Data for processing Block Start

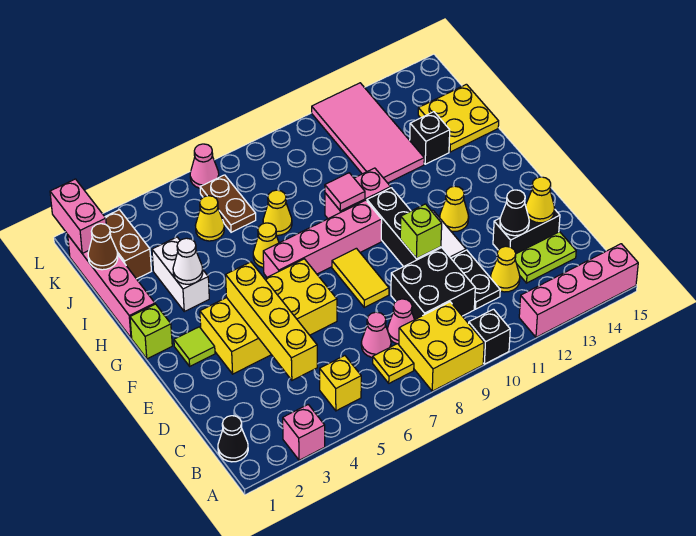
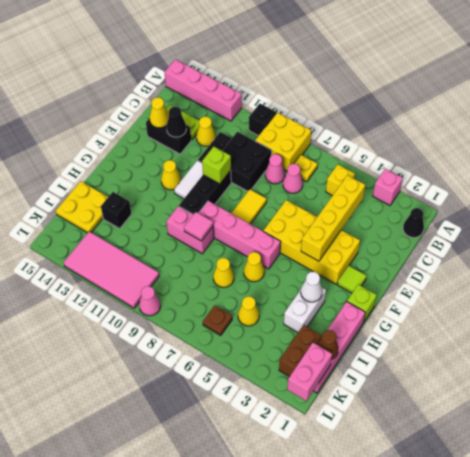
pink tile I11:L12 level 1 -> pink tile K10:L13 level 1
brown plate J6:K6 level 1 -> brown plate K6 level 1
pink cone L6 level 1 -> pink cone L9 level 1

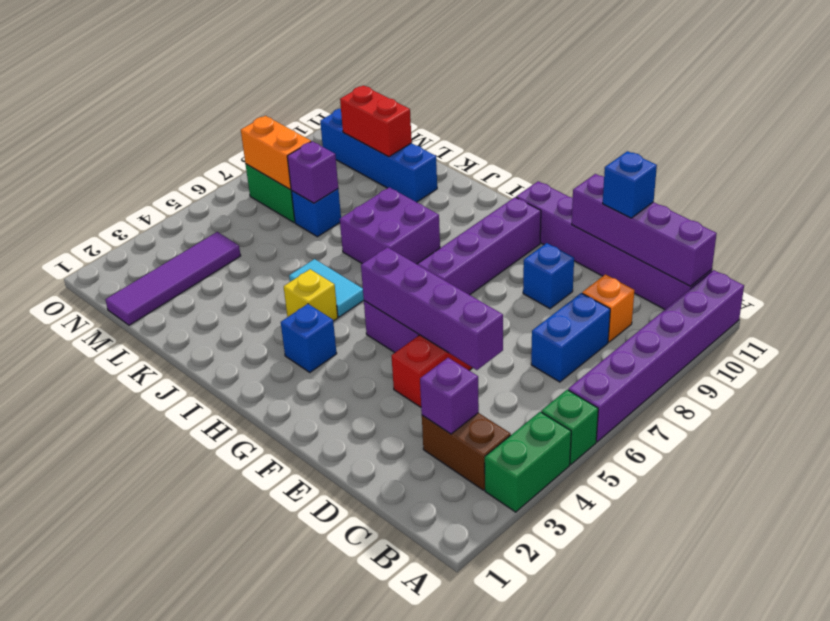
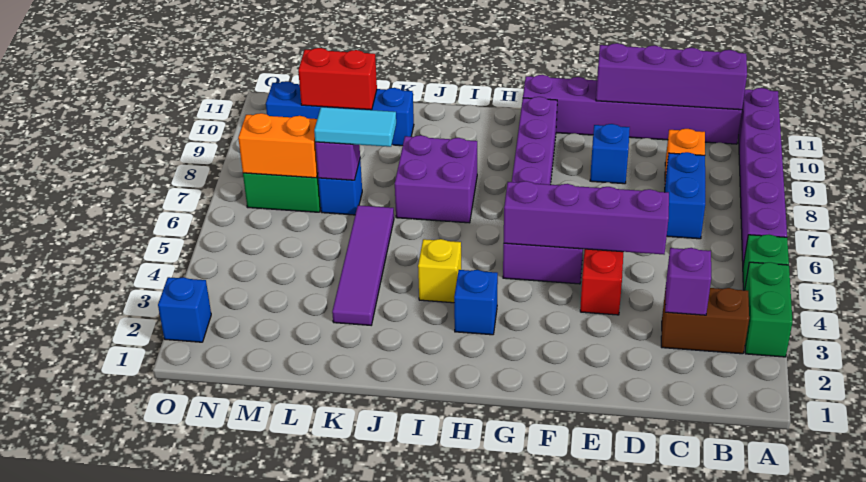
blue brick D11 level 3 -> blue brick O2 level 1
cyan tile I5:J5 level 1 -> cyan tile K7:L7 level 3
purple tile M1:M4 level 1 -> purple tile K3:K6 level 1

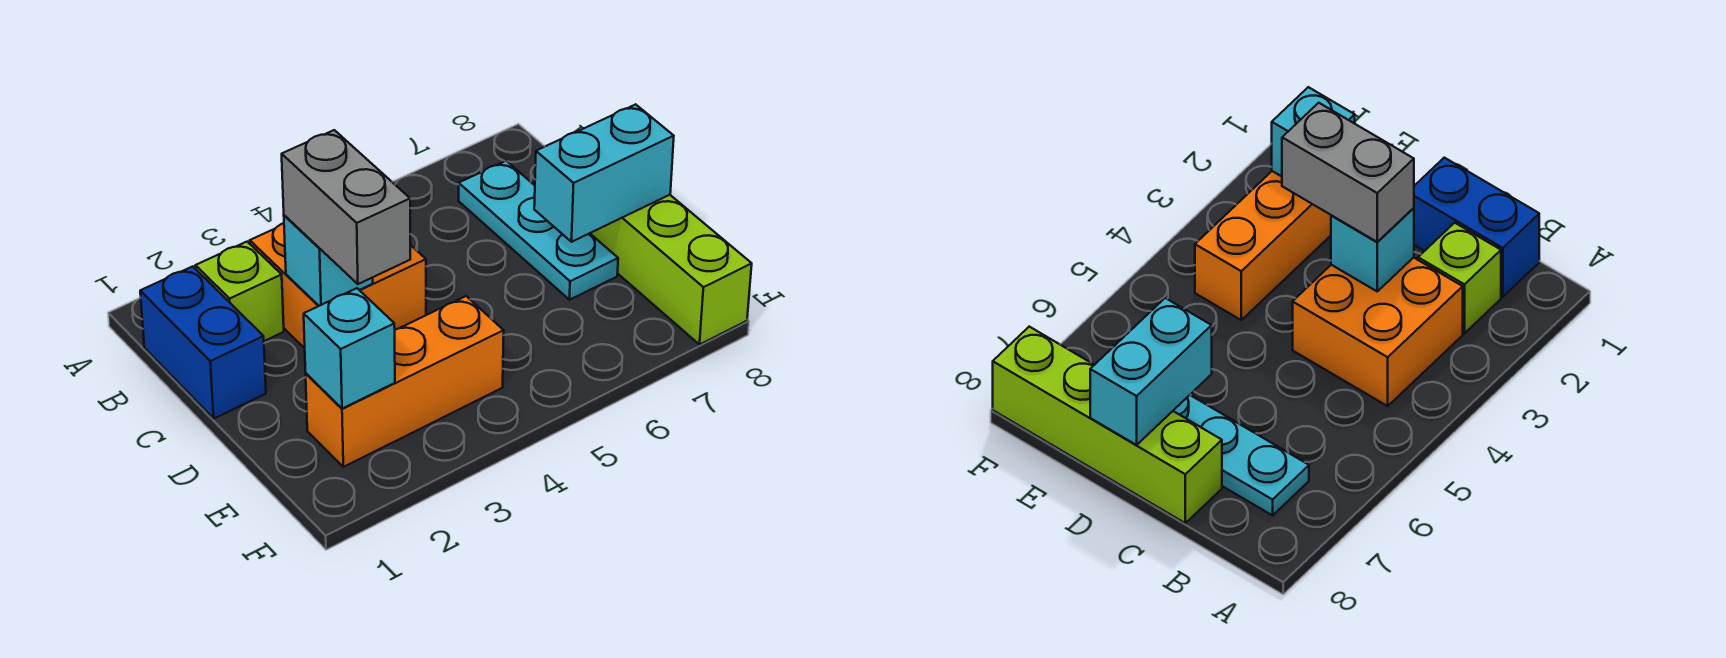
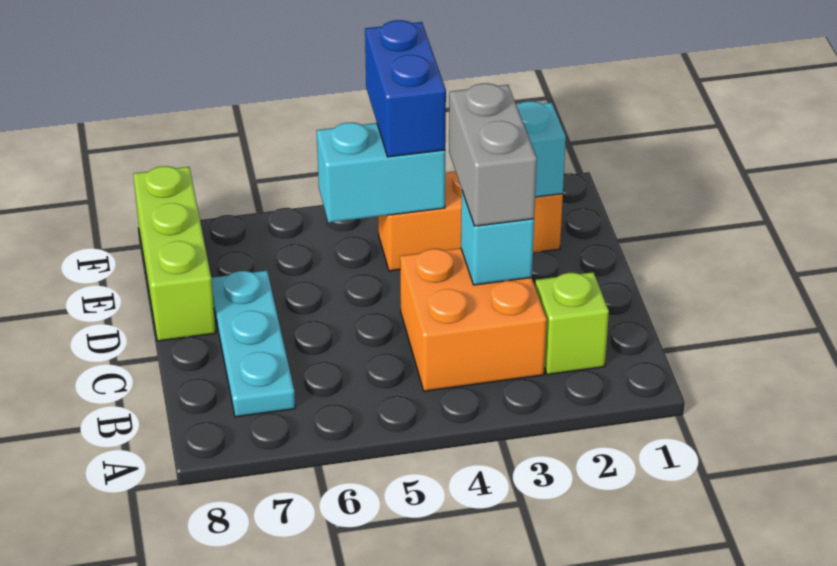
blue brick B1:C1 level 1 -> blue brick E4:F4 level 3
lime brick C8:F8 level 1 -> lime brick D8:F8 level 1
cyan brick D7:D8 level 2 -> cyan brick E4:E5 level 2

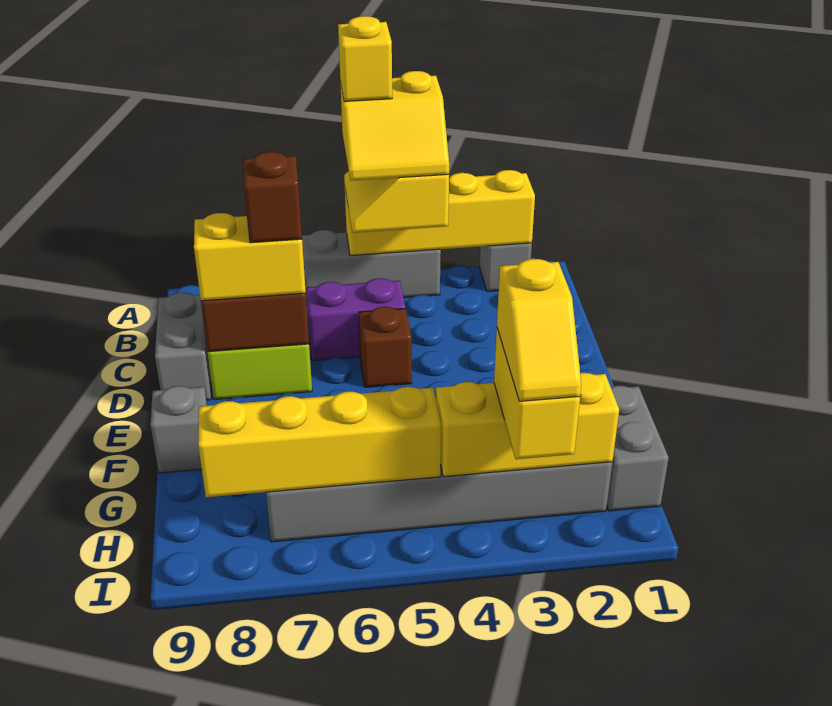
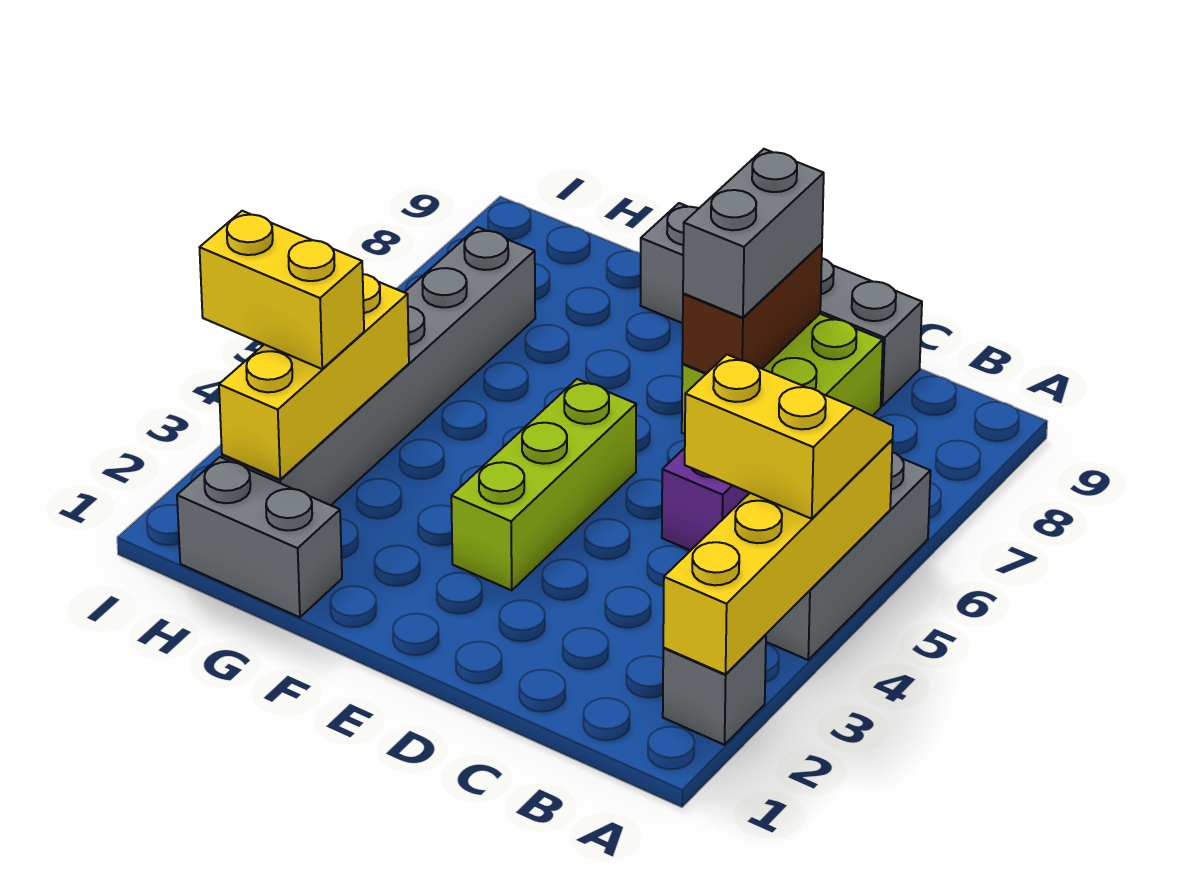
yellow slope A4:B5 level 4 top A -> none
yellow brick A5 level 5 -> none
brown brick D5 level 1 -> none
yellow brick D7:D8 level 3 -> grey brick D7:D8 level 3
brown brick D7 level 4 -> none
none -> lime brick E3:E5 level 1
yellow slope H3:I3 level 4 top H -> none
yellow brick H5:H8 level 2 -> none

Data for processing Block End

→ **What you are asked to do**
Go through the entries above and write them out again exactly, images left behind.

→ **Task solution**
pink tile I11:L12 level 1 -> pink tile K10:L13 level 1
brown plate J6:K6 level 1 -> brown plate K6 level 1
pink cone L6 level 1 -> pink cone L9 level 1

blue brick D11 level 3 -> blue brick O2 level 1
cyan tile I5:J5 level 1 -> cyan tile K7:L7 level 3
purple tile M1:M4 level 1 -> purple tile K3:K6 level 1

blue brick B1:C1 level 1 -> blue brick E4:F4 level 3
lime brick C8:F8 level 1 -> lime brick D8:F8 level 1
cyan brick D7:D8 level 2 -> cyan brick E4:E5 level 2

yellow slope A4:B5 level 4 top A -> none
yellow brick A5 level 5 -> none
brown brick D5 level 1 -> none
yellow brick D7:D8 level 3 -> grey brick D7:D8 level 3
brown brick D7 level 4 -> none
none -> lime brick E3:E5 level 1
yellow slope H3:I3 level 4 top H -> none
yellow brick H5:H8 level 2 -> none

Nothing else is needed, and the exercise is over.